### EXERCISE DETAILS
Find how many lines below hold "degrees", and give that number as the entire answer.

(Beginning of EXTRACTED MATERIAL)

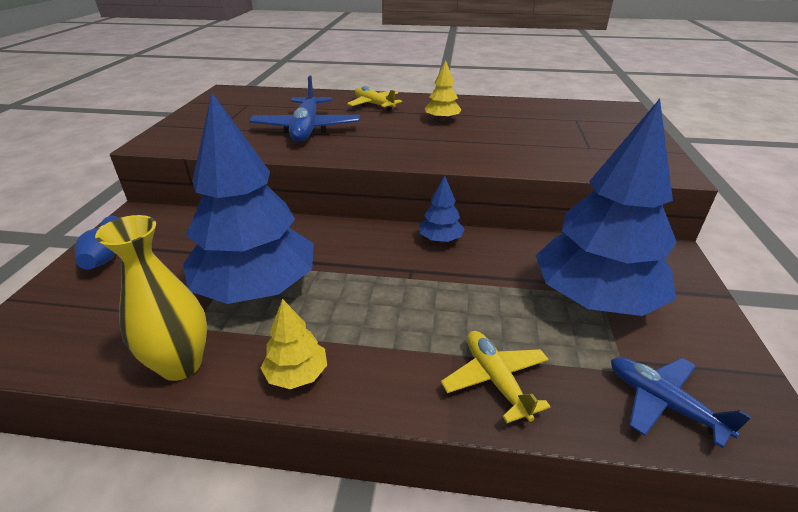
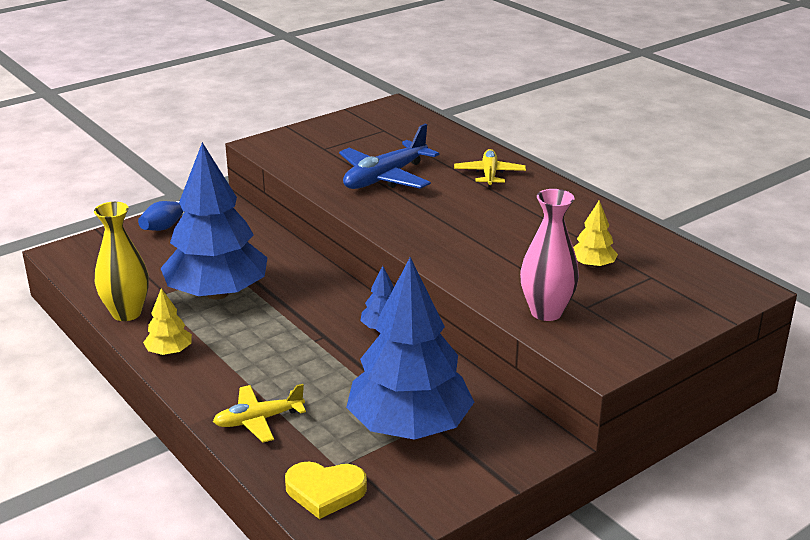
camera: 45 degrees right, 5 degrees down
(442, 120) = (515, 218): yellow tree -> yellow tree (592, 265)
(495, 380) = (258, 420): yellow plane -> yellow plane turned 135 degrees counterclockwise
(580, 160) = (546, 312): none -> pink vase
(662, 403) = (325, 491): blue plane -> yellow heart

(End of EXTRACTED MATERIAL)

### TASK RESULT
2